What you need to do: The expected output is each line in the data below that includes the string "degrees".

Data excerpt:
========================
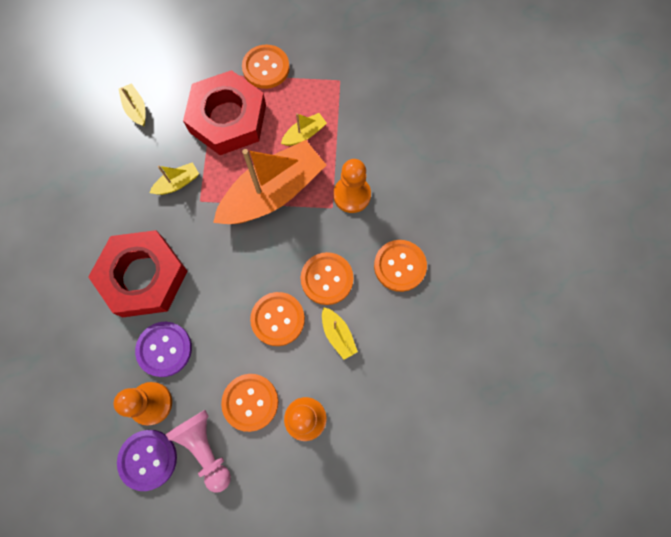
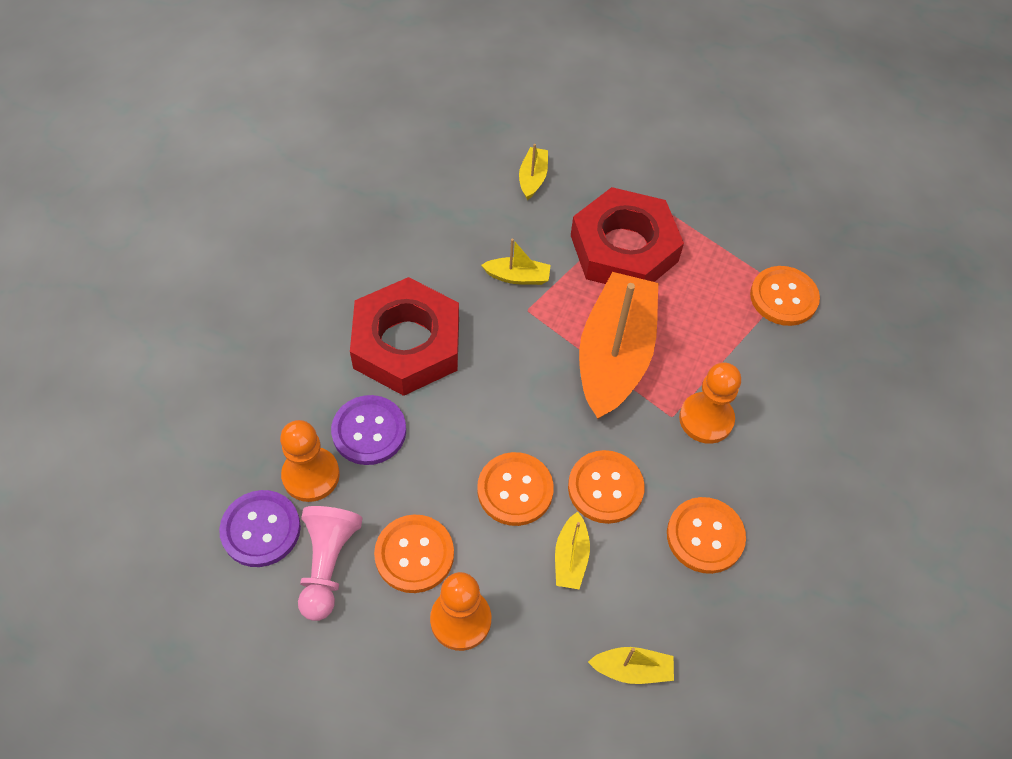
camera: 35 degrees right, 15 degrees down
(266, 68) = (708, 225): orange button -> orange button (783, 297)
(273, 193) = (614, 355): orange boat -> orange boat turned 75 degrees counterclockwise
(304, 134) = (699, 319): yellow boat -> yellow boat (632, 669)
========================
Solution for this exercise:
camera: 35 degrees right, 15 degrees down
(273, 193) = (614, 355): orange boat -> orange boat turned 75 degrees counterclockwise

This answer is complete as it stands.